▶ Your instructions
Pull each line containing "delete" out of the data and copy it.

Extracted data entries
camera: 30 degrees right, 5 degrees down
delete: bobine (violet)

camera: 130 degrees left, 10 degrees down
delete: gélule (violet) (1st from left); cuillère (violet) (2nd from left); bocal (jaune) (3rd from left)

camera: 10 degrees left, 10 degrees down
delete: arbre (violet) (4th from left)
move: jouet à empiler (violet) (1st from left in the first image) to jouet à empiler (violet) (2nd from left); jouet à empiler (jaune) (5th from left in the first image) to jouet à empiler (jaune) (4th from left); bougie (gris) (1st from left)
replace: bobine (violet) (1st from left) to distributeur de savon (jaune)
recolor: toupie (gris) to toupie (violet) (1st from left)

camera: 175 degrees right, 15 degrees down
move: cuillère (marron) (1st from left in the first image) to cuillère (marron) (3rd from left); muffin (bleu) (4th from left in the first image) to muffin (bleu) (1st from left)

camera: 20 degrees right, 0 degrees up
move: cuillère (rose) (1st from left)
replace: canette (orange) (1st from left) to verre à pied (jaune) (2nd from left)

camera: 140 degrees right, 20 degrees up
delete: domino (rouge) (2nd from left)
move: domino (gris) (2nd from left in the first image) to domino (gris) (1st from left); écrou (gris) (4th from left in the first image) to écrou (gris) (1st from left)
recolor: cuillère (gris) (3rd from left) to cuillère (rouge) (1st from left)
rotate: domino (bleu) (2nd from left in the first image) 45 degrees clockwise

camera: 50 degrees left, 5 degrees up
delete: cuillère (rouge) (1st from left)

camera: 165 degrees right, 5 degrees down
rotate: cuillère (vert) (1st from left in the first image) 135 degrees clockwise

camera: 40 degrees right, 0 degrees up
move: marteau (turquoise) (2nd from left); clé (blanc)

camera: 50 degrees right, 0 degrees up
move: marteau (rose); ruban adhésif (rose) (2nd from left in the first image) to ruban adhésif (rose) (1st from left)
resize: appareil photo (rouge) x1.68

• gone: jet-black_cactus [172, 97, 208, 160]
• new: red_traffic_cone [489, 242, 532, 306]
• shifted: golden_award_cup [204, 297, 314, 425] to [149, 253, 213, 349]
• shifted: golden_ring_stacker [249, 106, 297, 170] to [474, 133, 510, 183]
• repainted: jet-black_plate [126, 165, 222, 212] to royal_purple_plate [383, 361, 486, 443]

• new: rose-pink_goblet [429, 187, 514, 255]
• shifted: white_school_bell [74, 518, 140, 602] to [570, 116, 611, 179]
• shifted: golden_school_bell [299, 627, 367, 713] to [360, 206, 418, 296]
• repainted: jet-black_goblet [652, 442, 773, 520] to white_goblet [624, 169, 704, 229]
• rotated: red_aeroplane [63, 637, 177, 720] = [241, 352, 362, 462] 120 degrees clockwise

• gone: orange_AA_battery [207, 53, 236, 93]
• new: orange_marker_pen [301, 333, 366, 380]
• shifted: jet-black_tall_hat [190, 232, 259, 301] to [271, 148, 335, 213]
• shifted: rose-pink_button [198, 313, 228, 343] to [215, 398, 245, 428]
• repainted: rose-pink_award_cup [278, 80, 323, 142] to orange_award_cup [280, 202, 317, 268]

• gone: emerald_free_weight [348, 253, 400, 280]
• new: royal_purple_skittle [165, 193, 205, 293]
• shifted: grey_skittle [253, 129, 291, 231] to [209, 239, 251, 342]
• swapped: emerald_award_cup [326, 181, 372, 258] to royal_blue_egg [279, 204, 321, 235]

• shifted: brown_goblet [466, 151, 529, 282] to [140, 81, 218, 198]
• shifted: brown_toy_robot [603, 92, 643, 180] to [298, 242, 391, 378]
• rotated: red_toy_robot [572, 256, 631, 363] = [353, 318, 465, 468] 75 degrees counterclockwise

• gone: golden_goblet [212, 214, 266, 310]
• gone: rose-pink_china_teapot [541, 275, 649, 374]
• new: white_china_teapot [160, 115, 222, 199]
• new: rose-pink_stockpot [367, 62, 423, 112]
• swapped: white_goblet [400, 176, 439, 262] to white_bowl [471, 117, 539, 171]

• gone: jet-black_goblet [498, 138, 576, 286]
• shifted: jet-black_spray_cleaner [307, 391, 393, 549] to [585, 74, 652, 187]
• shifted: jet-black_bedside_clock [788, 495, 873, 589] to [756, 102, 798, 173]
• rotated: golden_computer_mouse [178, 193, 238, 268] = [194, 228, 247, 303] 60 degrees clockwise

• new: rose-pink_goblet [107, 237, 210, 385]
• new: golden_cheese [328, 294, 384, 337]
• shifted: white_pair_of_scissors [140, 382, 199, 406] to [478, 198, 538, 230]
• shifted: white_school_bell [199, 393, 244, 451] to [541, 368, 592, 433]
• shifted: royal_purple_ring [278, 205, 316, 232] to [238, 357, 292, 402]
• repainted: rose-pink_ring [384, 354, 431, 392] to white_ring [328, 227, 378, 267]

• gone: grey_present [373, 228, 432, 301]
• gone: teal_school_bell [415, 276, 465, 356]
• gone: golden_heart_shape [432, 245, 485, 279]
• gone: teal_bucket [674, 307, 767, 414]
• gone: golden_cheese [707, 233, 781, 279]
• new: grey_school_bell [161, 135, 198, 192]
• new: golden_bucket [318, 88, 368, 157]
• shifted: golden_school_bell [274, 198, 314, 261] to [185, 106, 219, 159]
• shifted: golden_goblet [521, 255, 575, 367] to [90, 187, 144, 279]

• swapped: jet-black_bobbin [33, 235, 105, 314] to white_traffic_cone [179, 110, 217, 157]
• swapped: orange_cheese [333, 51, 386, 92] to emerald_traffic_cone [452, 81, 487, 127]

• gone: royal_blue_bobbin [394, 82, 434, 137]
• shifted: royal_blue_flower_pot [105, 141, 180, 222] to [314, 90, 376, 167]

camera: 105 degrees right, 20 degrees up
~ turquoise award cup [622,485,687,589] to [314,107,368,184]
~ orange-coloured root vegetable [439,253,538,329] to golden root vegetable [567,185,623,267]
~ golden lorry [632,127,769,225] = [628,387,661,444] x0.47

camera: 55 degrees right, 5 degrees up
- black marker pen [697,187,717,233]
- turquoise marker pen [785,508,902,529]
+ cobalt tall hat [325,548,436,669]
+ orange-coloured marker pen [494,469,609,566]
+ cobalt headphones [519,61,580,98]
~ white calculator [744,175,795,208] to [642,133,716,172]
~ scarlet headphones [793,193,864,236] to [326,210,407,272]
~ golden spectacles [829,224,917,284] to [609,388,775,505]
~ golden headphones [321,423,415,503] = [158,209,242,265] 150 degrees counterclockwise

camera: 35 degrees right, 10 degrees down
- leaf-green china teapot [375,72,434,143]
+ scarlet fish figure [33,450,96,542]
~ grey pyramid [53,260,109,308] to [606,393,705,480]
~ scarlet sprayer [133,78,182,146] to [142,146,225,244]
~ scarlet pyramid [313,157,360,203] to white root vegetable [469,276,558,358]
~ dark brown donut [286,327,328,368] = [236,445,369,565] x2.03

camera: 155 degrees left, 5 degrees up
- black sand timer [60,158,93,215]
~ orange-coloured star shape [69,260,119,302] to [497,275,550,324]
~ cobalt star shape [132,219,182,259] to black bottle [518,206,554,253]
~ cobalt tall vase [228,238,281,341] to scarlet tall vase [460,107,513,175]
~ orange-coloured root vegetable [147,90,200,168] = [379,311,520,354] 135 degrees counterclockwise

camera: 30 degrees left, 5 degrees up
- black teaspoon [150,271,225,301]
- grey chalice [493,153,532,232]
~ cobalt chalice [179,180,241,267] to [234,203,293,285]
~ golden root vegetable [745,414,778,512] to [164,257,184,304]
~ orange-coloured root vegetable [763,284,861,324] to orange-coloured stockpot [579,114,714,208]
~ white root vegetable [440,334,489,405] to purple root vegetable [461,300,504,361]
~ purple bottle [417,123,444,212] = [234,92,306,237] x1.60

▶ Task output
delete: bobine (violet)
delete: gélule (violet) (1st from left); cuillère (violet) (2nd from left); bocal (jaune) (3rd from left)
delete: arbre (violet) (4th from left)
delete: domino (rouge) (2nd from left)
delete: cuillère (rouge) (1st from left)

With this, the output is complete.